### TASK INSTRUCTIONS
Take the line containing "none -> lime plate B6:B9 level 1" and each line after it through the end of the data below, and return them exactly, minus any pictures.

Start of DATA FOR THIS TASK

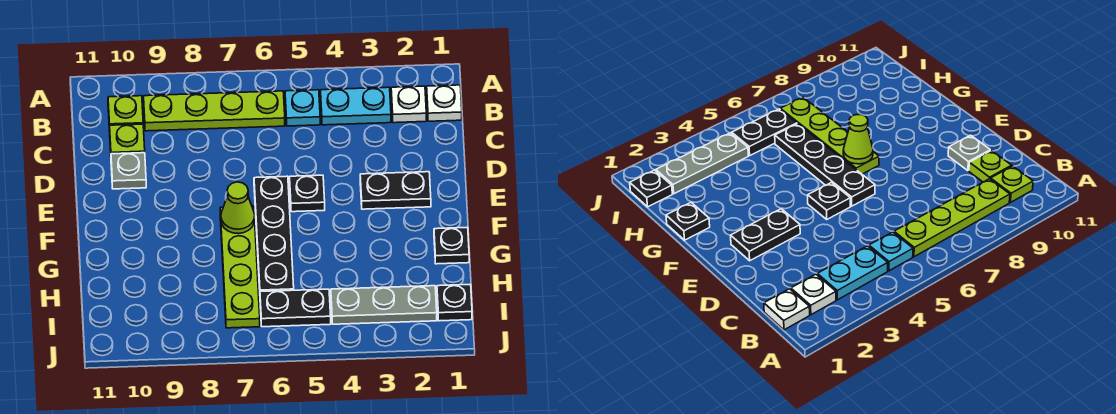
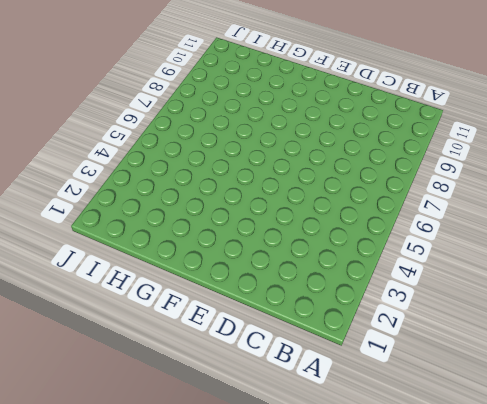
none -> white plate B1 level 1
none -> white plate B2 level 1
none -> cyan plate B3:B4 level 1

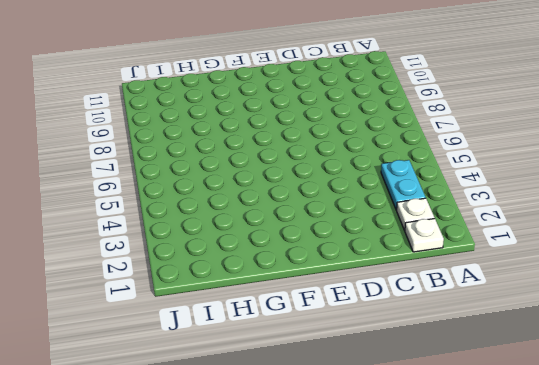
none -> cyan plate B5 level 1
none -> lime plate B6:B9 level 1
none -> lime plate B10 level 1

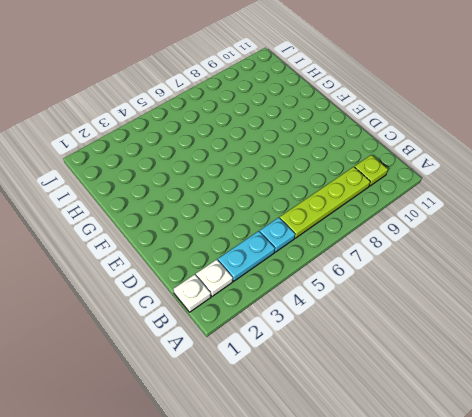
none -> lime plate C10 level 1
none -> grey plate D10 level 1
none -> black plate E2:E3 level 1

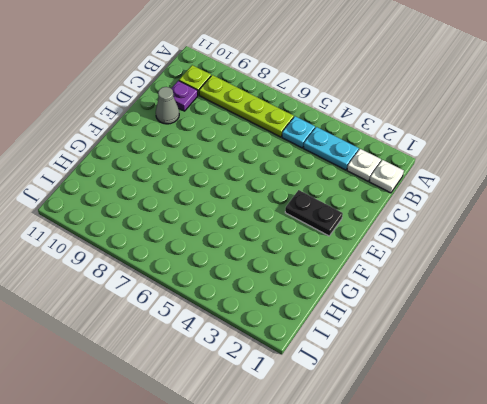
purple plate C10 level 1 -> lime plate C10 level 1
grey cone D10 level 1 -> grey plate D10 level 1
none -> black plate E5 level 1
none -> black plate E6:H6 level 1
none -> lime plate F7:I7 level 1

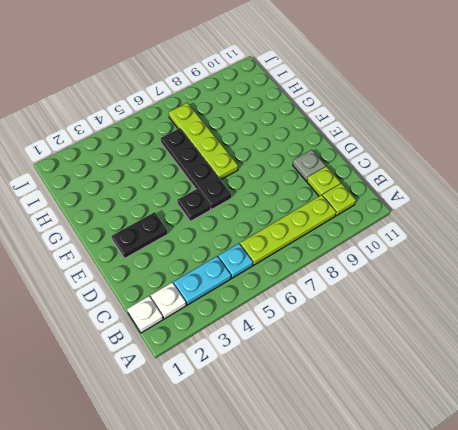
none -> black plate G1 level 1
none -> black plate I1 level 1
none -> grey plate I2:I4 level 1

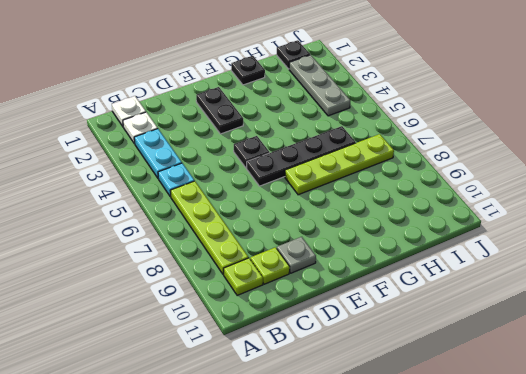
none -> black plate I5:I6 level 1
none -> lime cone F7 level 2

End of DATA FOR THIS TASK

### EXERCISE SOLUTION
none -> lime plate B6:B9 level 1
none -> lime plate B10 level 1

none -> lime plate C10 level 1
none -> grey plate D10 level 1
none -> black plate E2:E3 level 1

purple plate C10 level 1 -> lime plate C10 level 1
grey cone D10 level 1 -> grey plate D10 level 1
none -> black plate E5 level 1
none -> black plate E6:H6 level 1
none -> lime plate F7:I7 level 1

none -> black plate G1 level 1
none -> black plate I1 level 1
none -> grey plate I2:I4 level 1

none -> black plate I5:I6 level 1
none -> lime cone F7 level 2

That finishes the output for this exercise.